Assigned task:
The line containing "none -> cyan plate I7 level 2", plus every line that follows it to the end of the listing below, is what you transcribe exactly; omit all pictures.

Source material:
+ + +

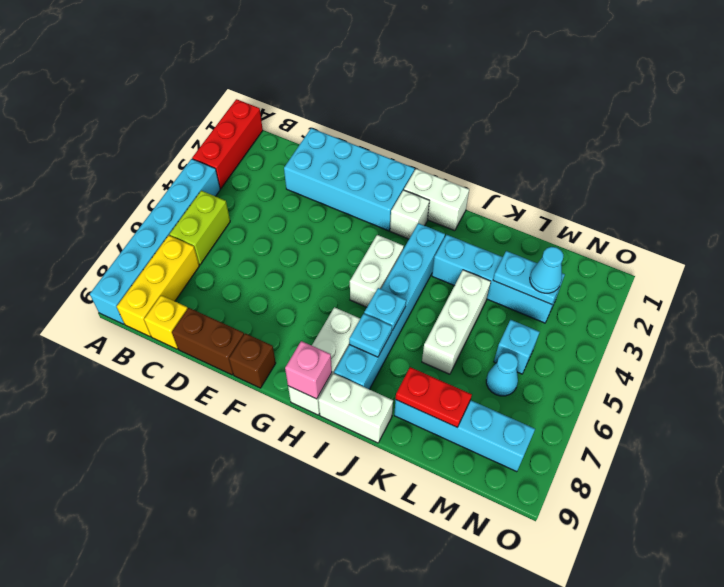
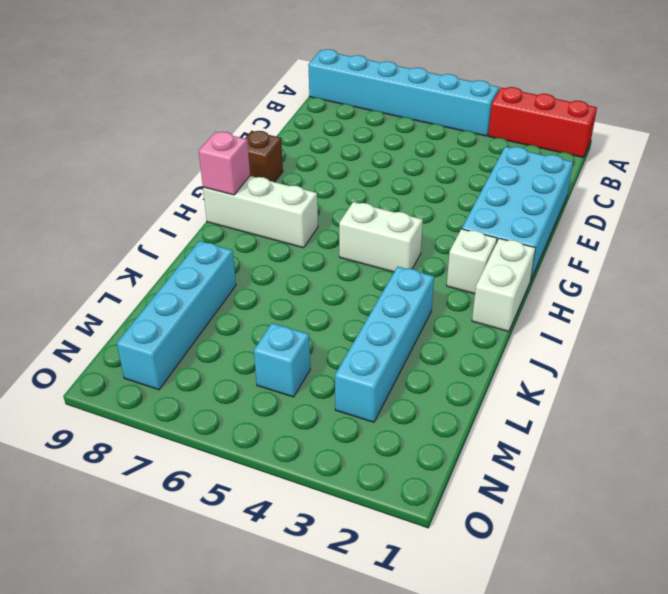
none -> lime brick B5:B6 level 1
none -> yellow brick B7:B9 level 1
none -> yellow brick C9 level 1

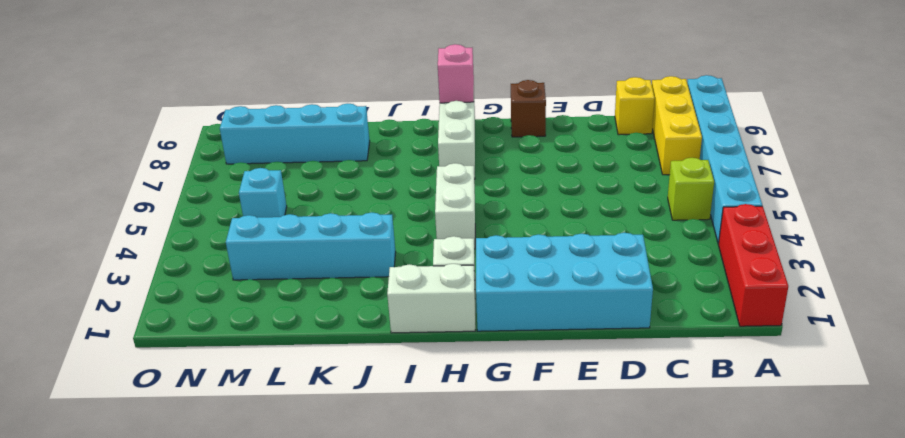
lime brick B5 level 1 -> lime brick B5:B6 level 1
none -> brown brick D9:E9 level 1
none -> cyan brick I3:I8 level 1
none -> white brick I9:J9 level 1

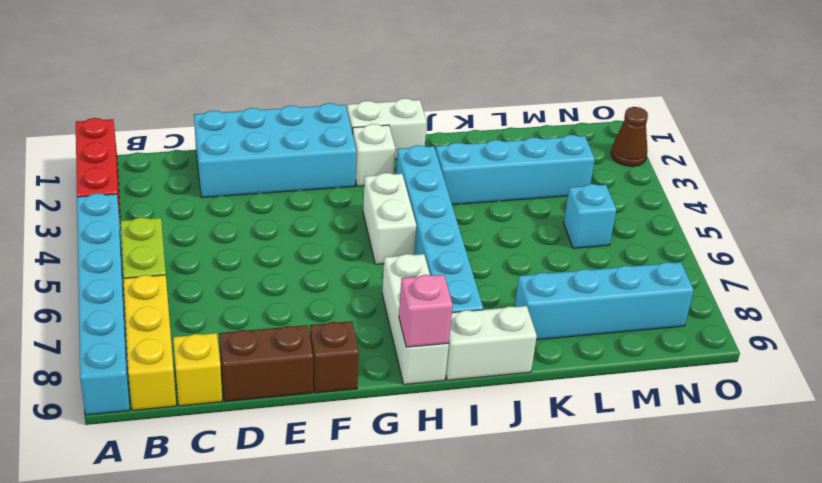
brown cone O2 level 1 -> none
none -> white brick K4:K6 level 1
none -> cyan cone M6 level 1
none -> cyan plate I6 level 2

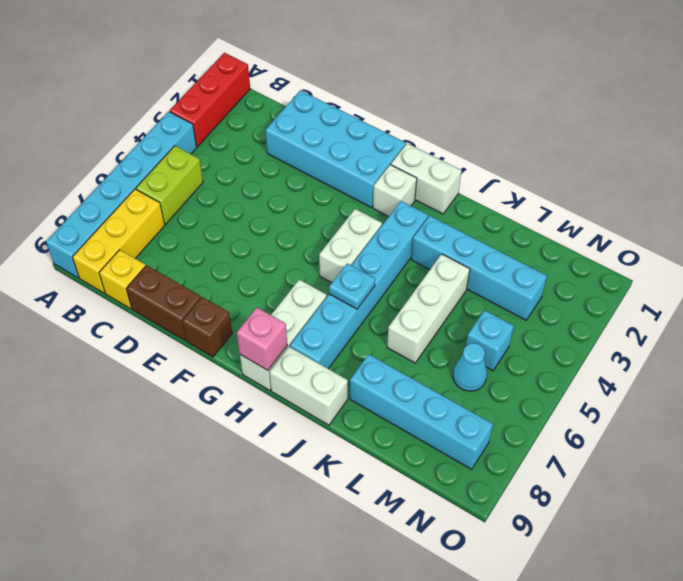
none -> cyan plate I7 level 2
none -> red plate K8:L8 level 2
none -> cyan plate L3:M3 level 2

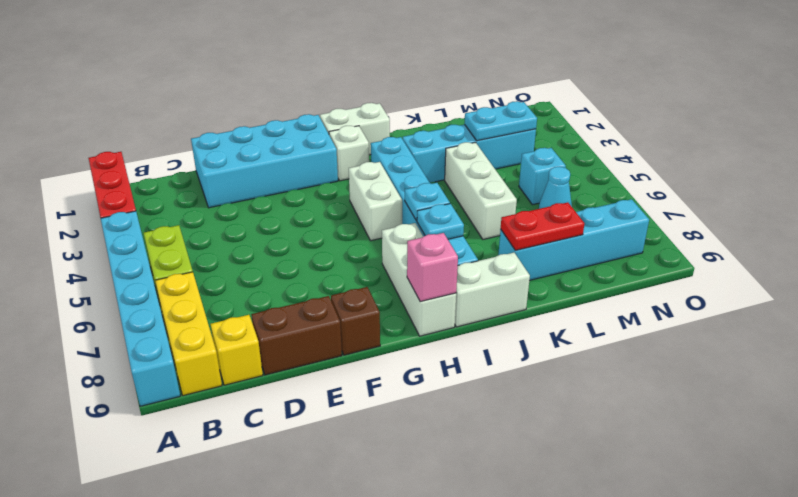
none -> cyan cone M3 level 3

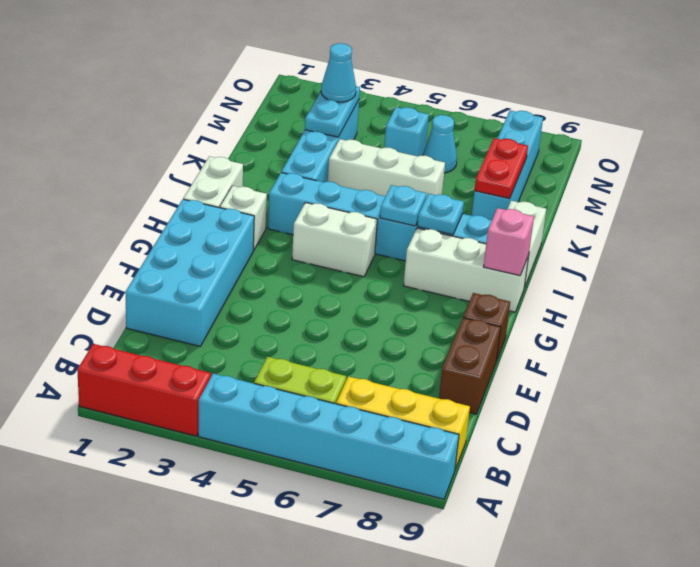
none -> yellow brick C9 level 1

+ + +

Exercise solution:
none -> cyan plate I7 level 2
none -> red plate K8:L8 level 2
none -> cyan plate L3:M3 level 2

none -> cyan cone M3 level 3

none -> yellow brick C9 level 1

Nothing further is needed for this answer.